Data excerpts
★ ★ ★

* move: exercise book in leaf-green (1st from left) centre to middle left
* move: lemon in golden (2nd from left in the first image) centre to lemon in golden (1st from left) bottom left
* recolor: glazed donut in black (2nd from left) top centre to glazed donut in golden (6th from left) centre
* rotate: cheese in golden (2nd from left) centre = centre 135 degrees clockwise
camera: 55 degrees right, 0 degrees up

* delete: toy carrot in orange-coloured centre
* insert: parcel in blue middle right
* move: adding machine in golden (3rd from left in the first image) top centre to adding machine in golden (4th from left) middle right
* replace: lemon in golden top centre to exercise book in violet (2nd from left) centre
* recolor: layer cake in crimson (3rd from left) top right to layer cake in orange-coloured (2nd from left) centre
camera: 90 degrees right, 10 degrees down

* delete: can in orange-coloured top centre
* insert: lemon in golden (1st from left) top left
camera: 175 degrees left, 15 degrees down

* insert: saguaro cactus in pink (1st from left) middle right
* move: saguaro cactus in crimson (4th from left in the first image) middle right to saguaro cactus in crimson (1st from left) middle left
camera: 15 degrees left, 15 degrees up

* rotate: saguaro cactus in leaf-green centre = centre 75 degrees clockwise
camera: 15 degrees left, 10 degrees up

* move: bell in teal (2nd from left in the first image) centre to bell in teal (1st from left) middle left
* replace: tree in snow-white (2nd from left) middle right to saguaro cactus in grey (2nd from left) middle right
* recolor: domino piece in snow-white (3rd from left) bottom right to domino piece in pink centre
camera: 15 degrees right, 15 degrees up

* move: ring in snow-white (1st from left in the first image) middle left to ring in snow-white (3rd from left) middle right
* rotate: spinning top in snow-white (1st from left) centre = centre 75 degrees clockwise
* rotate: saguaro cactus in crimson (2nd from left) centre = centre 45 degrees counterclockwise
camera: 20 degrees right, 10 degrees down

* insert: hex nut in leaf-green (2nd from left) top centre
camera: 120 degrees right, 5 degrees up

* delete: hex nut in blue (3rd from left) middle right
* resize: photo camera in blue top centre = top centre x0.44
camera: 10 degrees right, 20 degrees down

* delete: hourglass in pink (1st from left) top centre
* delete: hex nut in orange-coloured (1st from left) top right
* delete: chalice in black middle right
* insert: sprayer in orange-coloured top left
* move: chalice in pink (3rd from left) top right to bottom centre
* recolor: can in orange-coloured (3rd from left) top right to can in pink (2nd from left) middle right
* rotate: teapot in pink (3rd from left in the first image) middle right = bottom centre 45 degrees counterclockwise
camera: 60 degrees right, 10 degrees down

★ ★ ★

Task details
The records above must be printed again in full, exactly as written.

Answer
* move: exercise book in leaf-green (1st from left) centre to middle left
* move: lemon in golden (2nd from left in the first image) centre to lemon in golden (1st from left) bottom left
* recolor: glazed donut in black (2nd from left) top centre to glazed donut in golden (6th from left) centre
* rotate: cheese in golden (2nd from left) centre = centre 135 degrees clockwise
camera: 55 degrees right, 0 degrees up

* delete: toy carrot in orange-coloured centre
* insert: parcel in blue middle right
* move: adding machine in golden (3rd from left in the first image) top centre to adding machine in golden (4th from left) middle right
* replace: lemon in golden top centre to exercise book in violet (2nd from left) centre
* recolor: layer cake in crimson (3rd from left) top right to layer cake in orange-coloured (2nd from left) centre
camera: 90 degrees right, 10 degrees down

* delete: can in orange-coloured top centre
* insert: lemon in golden (1st from left) top left
camera: 175 degrees left, 15 degrees down

* insert: saguaro cactus in pink (1st from left) middle right
* move: saguaro cactus in crimson (4th from left in the first image) middle right to saguaro cactus in crimson (1st from left) middle left
camera: 15 degrees left, 15 degrees up

* rotate: saguaro cactus in leaf-green centre = centre 75 degrees clockwise
camera: 15 degrees left, 10 degrees up

* move: bell in teal (2nd from left in the first image) centre to bell in teal (1st from left) middle left
* replace: tree in snow-white (2nd from left) middle right to saguaro cactus in grey (2nd from left) middle right
* recolor: domino piece in snow-white (3rd from left) bottom right to domino piece in pink centre
camera: 15 degrees right, 15 degrees up

* move: ring in snow-white (1st from left in the first image) middle left to ring in snow-white (3rd from left) middle right
* rotate: spinning top in snow-white (1st from left) centre = centre 75 degrees clockwise
* rotate: saguaro cactus in crimson (2nd from left) centre = centre 45 degrees counterclockwise
camera: 20 degrees right, 10 degrees down

* insert: hex nut in leaf-green (2nd from left) top centre
camera: 120 degrees right, 5 degrees up

* delete: hex nut in blue (3rd from left) middle right
* resize: photo camera in blue top centre = top centre x0.44
camera: 10 degrees right, 20 degrees down

* delete: hourglass in pink (1st from left) top centre
* delete: hex nut in orange-coloured (1st from left) top right
* delete: chalice in black middle right
* insert: sprayer in orange-coloured top left
* move: chalice in pink (3rd from left) top right to bottom centre
* recolor: can in orange-coloured (3rd from left) top right to can in pink (2nd from left) middle right
* rotate: teapot in pink (3rd from left in the first image) middle right = bottom centre 45 degrees counterclockwise
camera: 60 degrees right, 10 degrees down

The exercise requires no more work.